**What is being asked:**
Copy out the listing below exactly, please, and skip any pictures.

**Supplied records:**
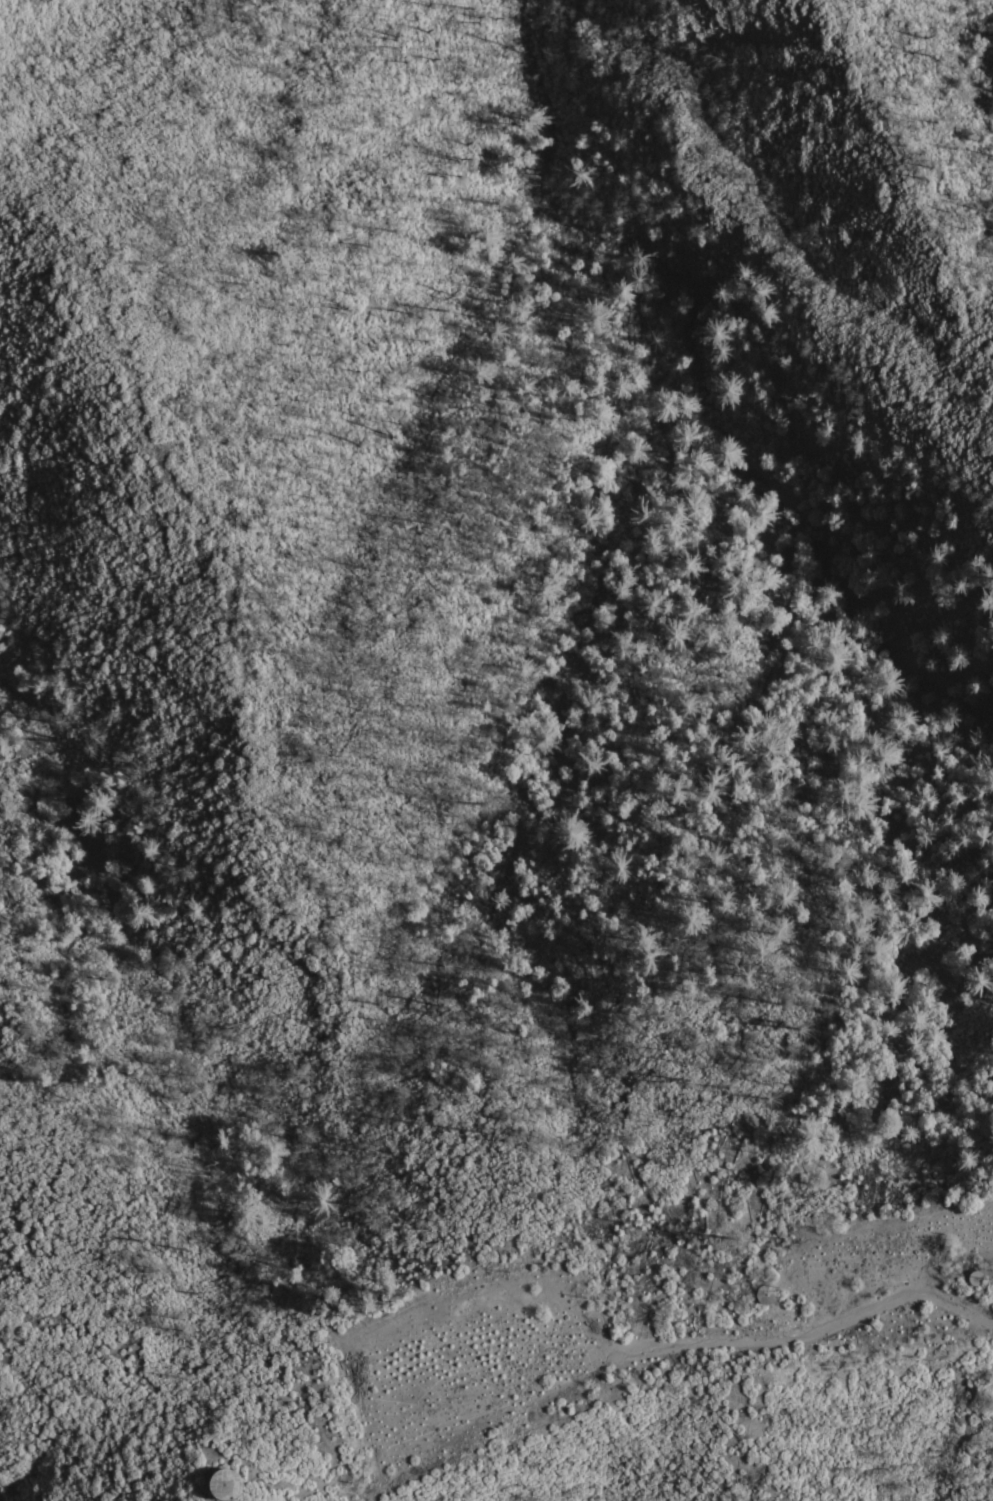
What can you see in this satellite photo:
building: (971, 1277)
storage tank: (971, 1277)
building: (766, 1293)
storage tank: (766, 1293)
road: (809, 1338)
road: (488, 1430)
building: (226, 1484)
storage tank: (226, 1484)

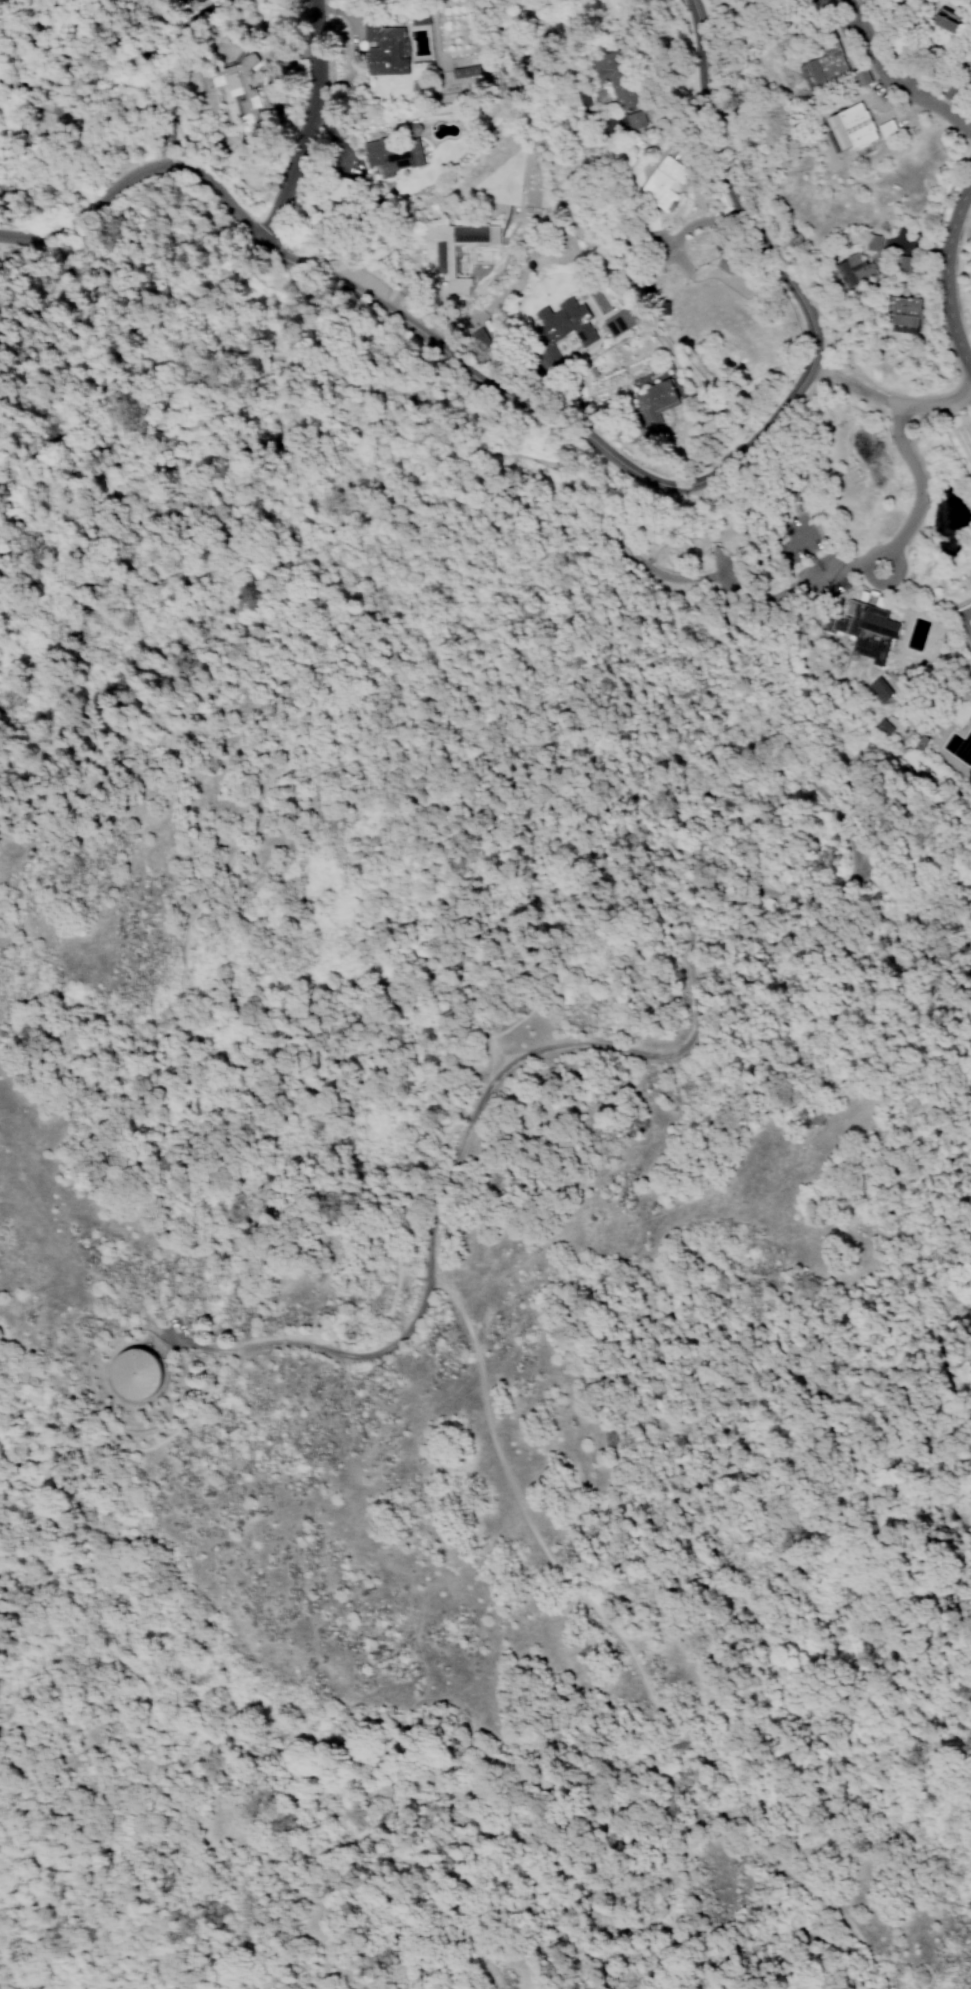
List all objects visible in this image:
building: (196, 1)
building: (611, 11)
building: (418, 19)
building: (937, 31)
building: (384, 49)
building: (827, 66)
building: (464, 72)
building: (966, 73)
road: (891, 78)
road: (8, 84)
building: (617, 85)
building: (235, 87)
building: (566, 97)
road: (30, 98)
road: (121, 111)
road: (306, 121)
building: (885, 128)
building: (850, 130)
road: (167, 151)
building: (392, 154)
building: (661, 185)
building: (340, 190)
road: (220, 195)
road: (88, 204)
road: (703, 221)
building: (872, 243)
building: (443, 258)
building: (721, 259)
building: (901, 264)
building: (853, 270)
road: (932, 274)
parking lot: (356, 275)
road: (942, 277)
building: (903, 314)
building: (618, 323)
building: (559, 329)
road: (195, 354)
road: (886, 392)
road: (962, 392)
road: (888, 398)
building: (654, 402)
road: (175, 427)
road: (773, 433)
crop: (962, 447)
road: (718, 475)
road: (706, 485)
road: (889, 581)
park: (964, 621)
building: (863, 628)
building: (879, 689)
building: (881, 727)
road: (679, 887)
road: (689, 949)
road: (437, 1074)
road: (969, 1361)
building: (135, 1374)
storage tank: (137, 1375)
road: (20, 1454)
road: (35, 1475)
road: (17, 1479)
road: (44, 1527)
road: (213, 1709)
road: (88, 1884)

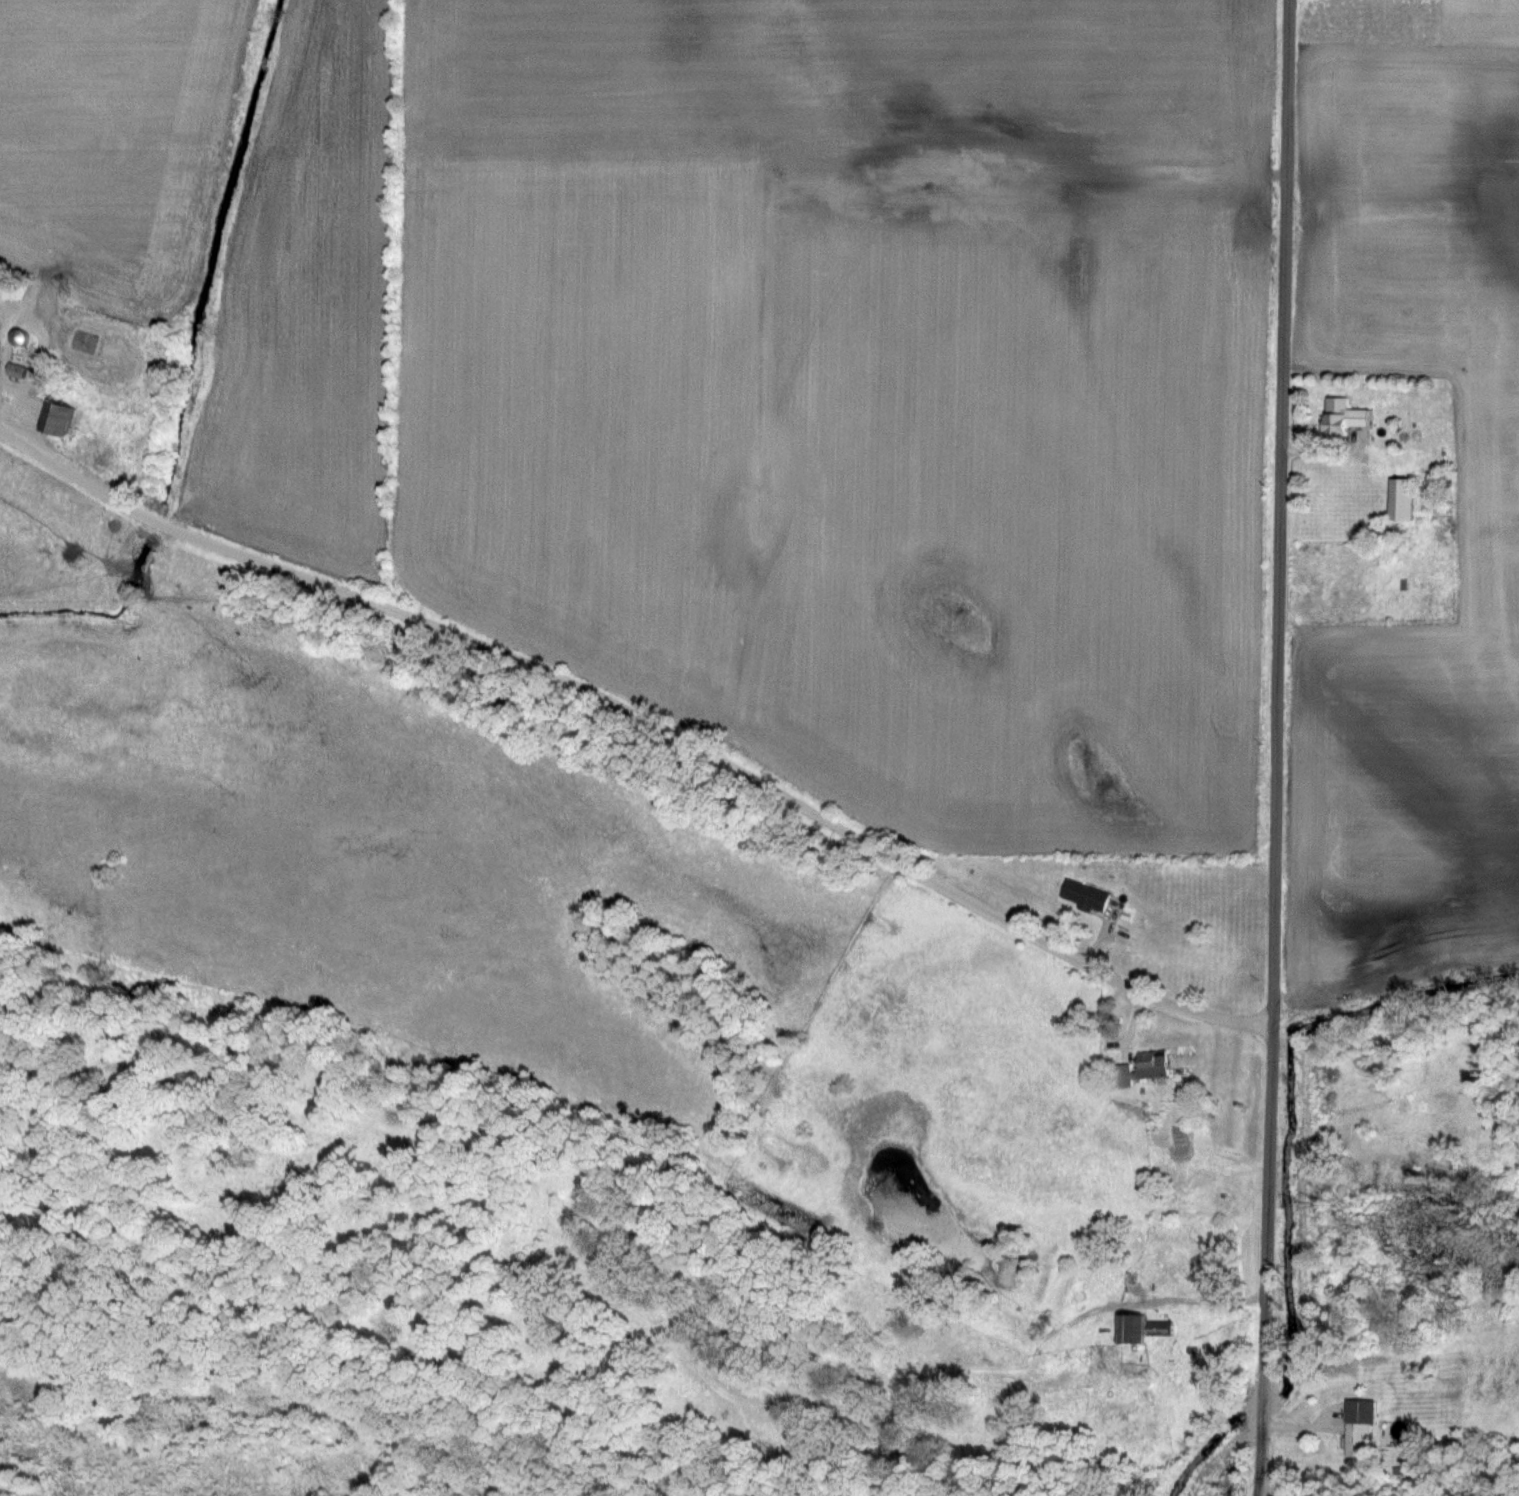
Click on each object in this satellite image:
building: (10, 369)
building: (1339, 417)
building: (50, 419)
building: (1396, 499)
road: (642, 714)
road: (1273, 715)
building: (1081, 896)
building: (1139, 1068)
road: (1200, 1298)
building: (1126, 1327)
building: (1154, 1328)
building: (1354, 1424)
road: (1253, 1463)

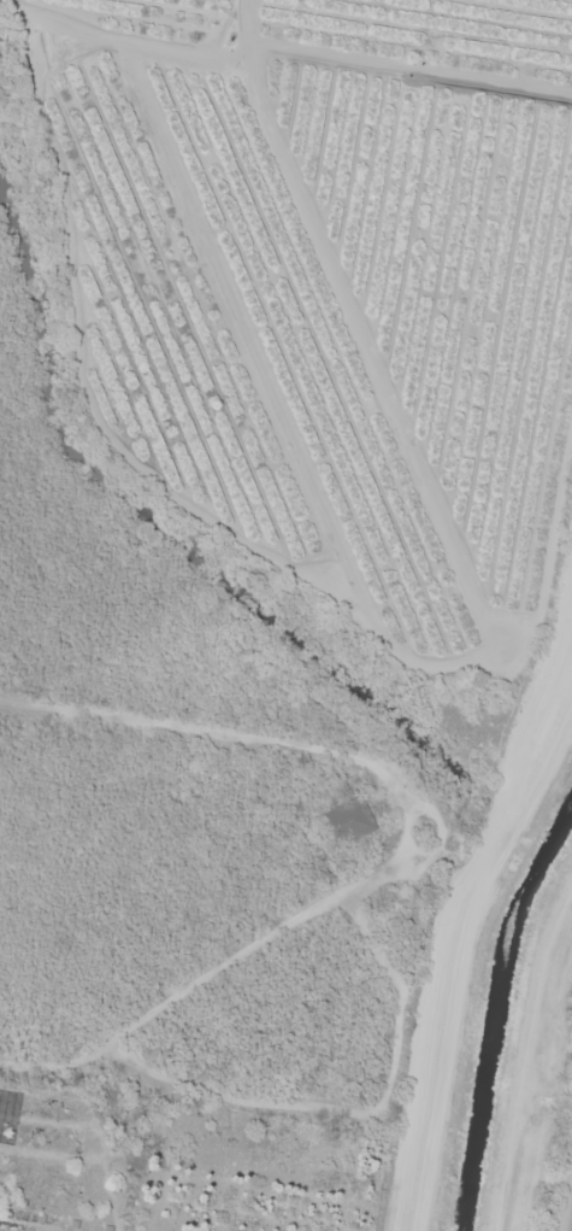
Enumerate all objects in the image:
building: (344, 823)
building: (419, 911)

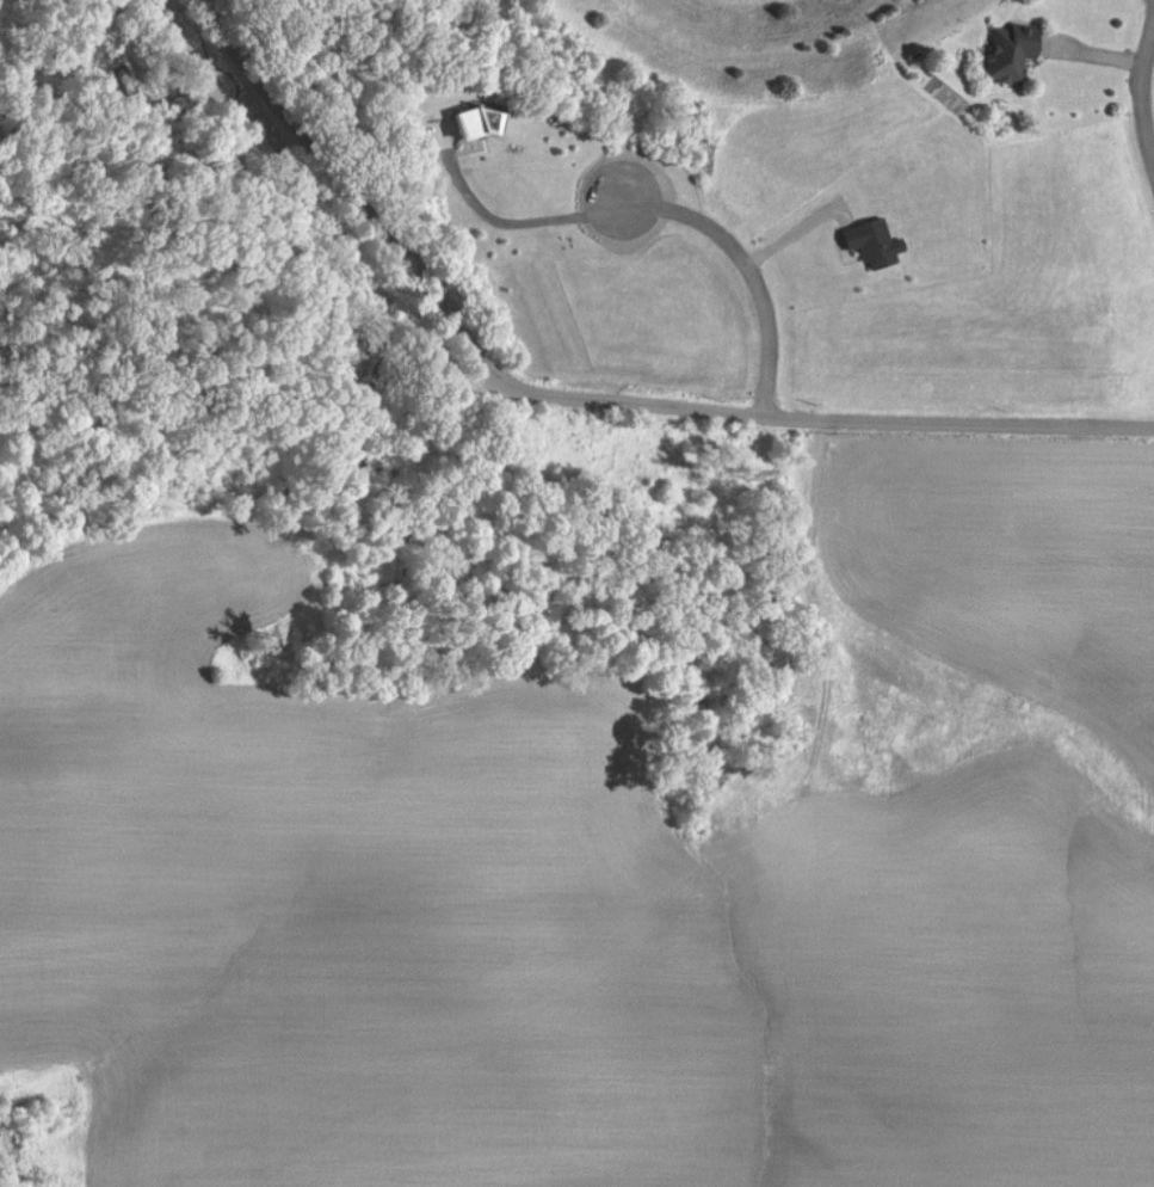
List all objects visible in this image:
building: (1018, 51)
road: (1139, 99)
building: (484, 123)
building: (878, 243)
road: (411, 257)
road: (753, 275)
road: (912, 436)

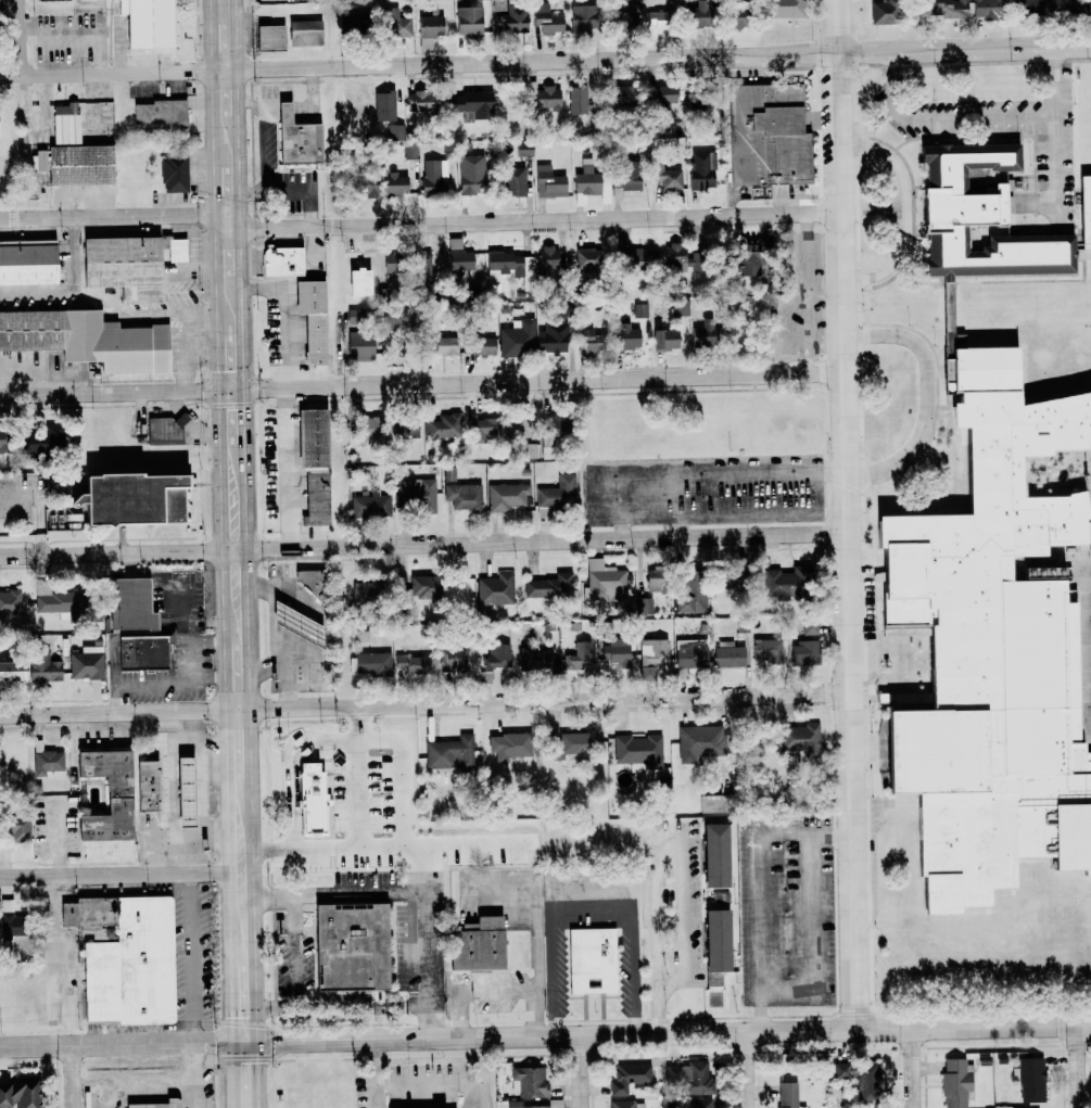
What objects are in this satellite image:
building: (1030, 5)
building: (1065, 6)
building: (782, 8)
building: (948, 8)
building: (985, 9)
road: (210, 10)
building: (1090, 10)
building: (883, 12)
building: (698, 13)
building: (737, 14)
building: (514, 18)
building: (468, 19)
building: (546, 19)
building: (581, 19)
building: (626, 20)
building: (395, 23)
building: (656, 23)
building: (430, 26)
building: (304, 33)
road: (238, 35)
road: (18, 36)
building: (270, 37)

**Result of the exercise:**
What can you see in this satellite photo:
building: (971, 1277)
storage tank: (971, 1277)
building: (766, 1293)
storage tank: (766, 1293)
road: (809, 1338)
road: (488, 1430)
building: (226, 1484)
storage tank: (226, 1484)

List all objects visible in this image:
building: (196, 1)
building: (611, 11)
building: (418, 19)
building: (937, 31)
building: (384, 49)
building: (827, 66)
building: (464, 72)
building: (966, 73)
road: (891, 78)
road: (8, 84)
building: (617, 85)
building: (235, 87)
building: (566, 97)
road: (30, 98)
road: (121, 111)
road: (306, 121)
building: (885, 128)
building: (850, 130)
road: (167, 151)
building: (392, 154)
building: (661, 185)
building: (340, 190)
road: (220, 195)
road: (88, 204)
road: (703, 221)
building: (872, 243)
building: (443, 258)
building: (721, 259)
building: (901, 264)
building: (853, 270)
road: (932, 274)
parking lot: (356, 275)
road: (942, 277)
building: (903, 314)
building: (618, 323)
building: (559, 329)
road: (195, 354)
road: (886, 392)
road: (962, 392)
road: (888, 398)
building: (654, 402)
road: (175, 427)
road: (773, 433)
crop: (962, 447)
road: (718, 475)
road: (706, 485)
road: (889, 581)
park: (964, 621)
building: (863, 628)
building: (879, 689)
building: (881, 727)
road: (679, 887)
road: (689, 949)
road: (437, 1074)
road: (969, 1361)
building: (135, 1374)
storage tank: (137, 1375)
road: (20, 1454)
road: (35, 1475)
road: (17, 1479)
road: (44, 1527)
road: (213, 1709)
road: (88, 1884)

Click on each object in this satellite image:
building: (10, 369)
building: (1339, 417)
building: (50, 419)
building: (1396, 499)
road: (642, 714)
road: (1273, 715)
building: (1081, 896)
building: (1139, 1068)
road: (1200, 1298)
building: (1126, 1327)
building: (1154, 1328)
building: (1354, 1424)
road: (1253, 1463)

Enumerate all objects in the image:
building: (344, 823)
building: (419, 911)

List all objects visible in this image:
building: (1018, 51)
road: (1139, 99)
building: (484, 123)
building: (878, 243)
road: (411, 257)
road: (753, 275)
road: (912, 436)

What objects are in this satellite image:
building: (1030, 5)
building: (1065, 6)
building: (782, 8)
building: (948, 8)
building: (985, 9)
road: (210, 10)
building: (1090, 10)
building: (883, 12)
building: (698, 13)
building: (737, 14)
building: (514, 18)
building: (468, 19)
building: (546, 19)
building: (581, 19)
building: (626, 20)
building: (395, 23)
building: (656, 23)
building: (430, 26)
building: (304, 33)
road: (238, 35)
road: (18, 36)
building: (270, 37)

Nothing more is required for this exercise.